WHAT TO DO: Pictures in the records are to be excluded from an otherwise exact copy.

GIVEN RECORDS:

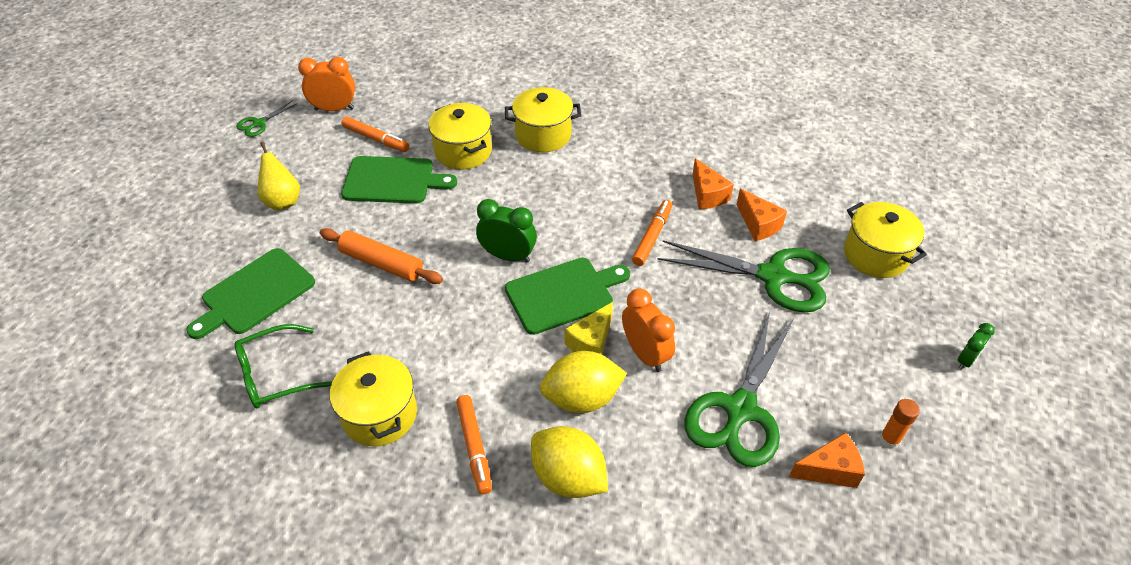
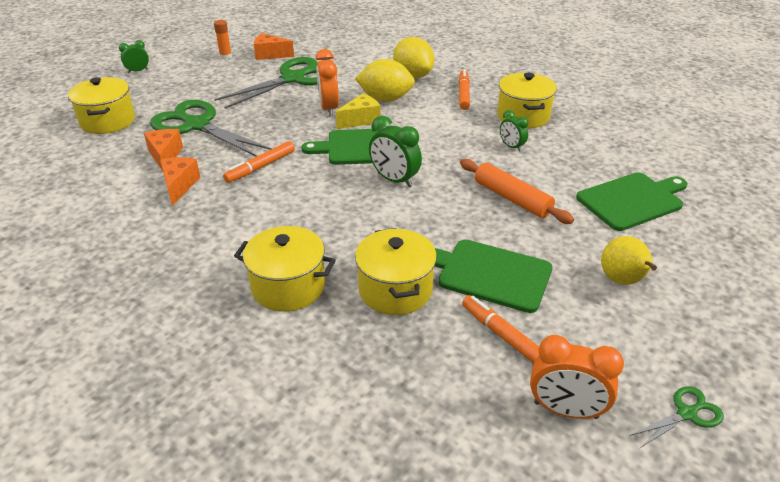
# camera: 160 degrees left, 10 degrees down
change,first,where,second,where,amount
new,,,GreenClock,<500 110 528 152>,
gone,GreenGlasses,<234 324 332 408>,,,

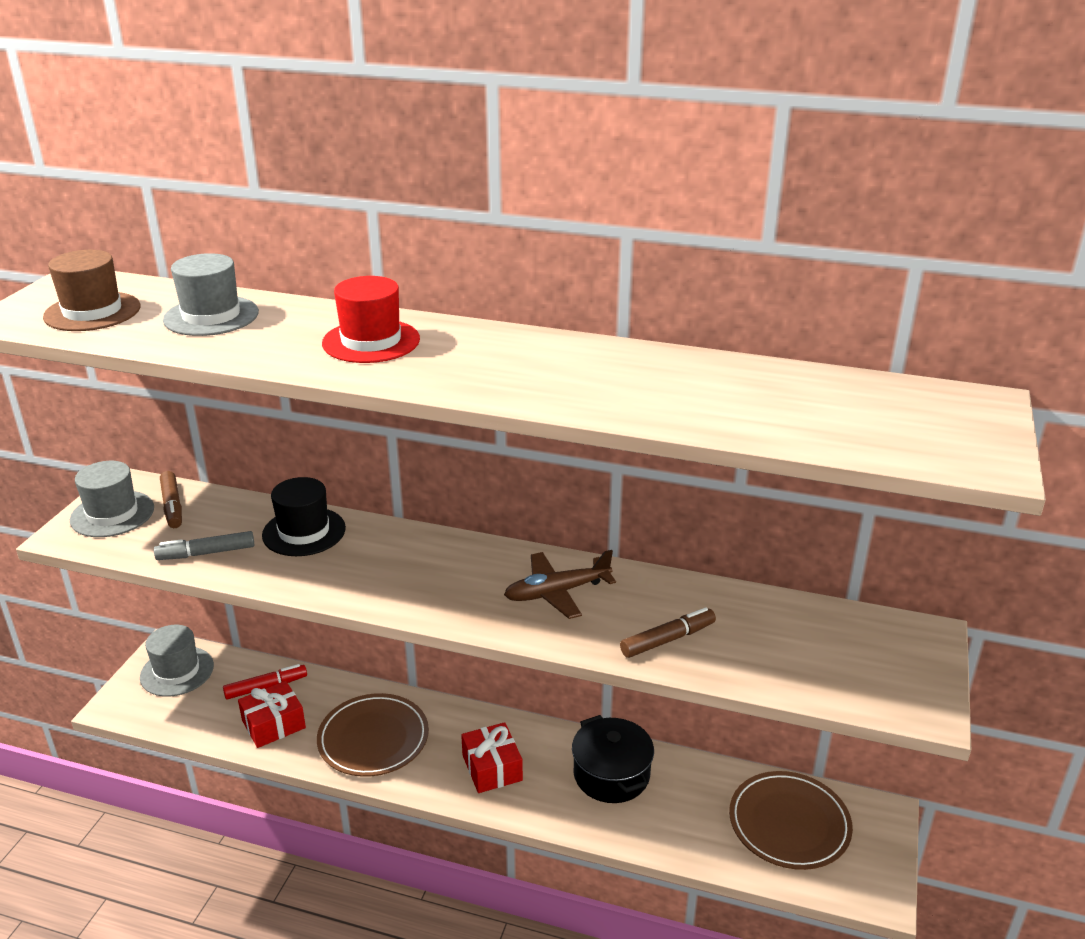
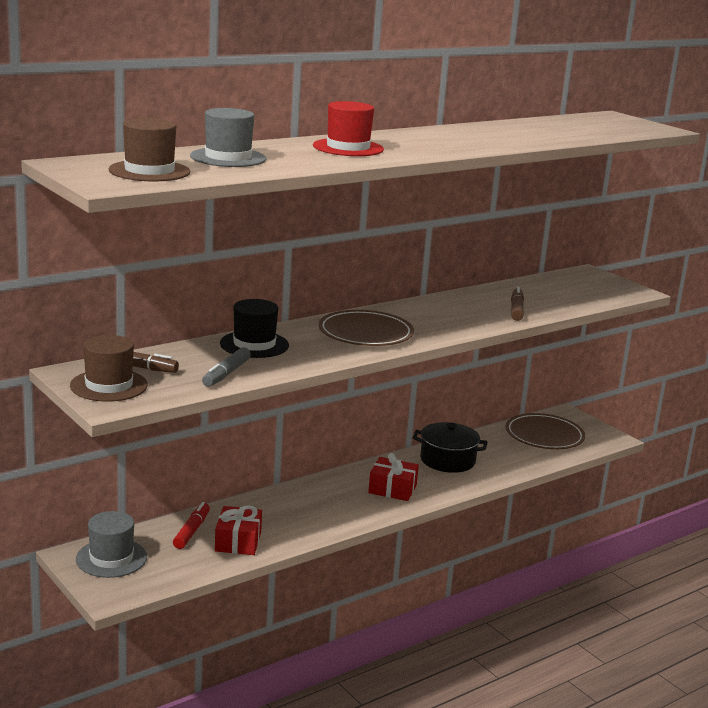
# camera: 55 degrees left, 10 degrees down
change,first,where,second,where,amount
repainted,GreyHat,<70 461 154 537>,BrownHat,<70 335 148 401>,
shifted,BrownPlate,<317 693 429 777>,,<319 310 414 346>,
gone,BrownPlane,<504 550 616 619>,,,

SOLUTION TO THE PROBLEM:
# camera: 160 degrees left, 10 degrees down
change,first,where,second,where,amount
new,,,GreenClock,<500 110 528 152>,
gone,GreenGlasses,<234 324 332 408>,,,

# camera: 55 degrees left, 10 degrees down
change,first,where,second,where,amount
repainted,GreyHat,<70 461 154 537>,BrownHat,<70 335 148 401>,
shifted,BrownPlate,<317 693 429 777>,,<319 310 414 346>,
gone,BrownPlane,<504 550 616 619>,,,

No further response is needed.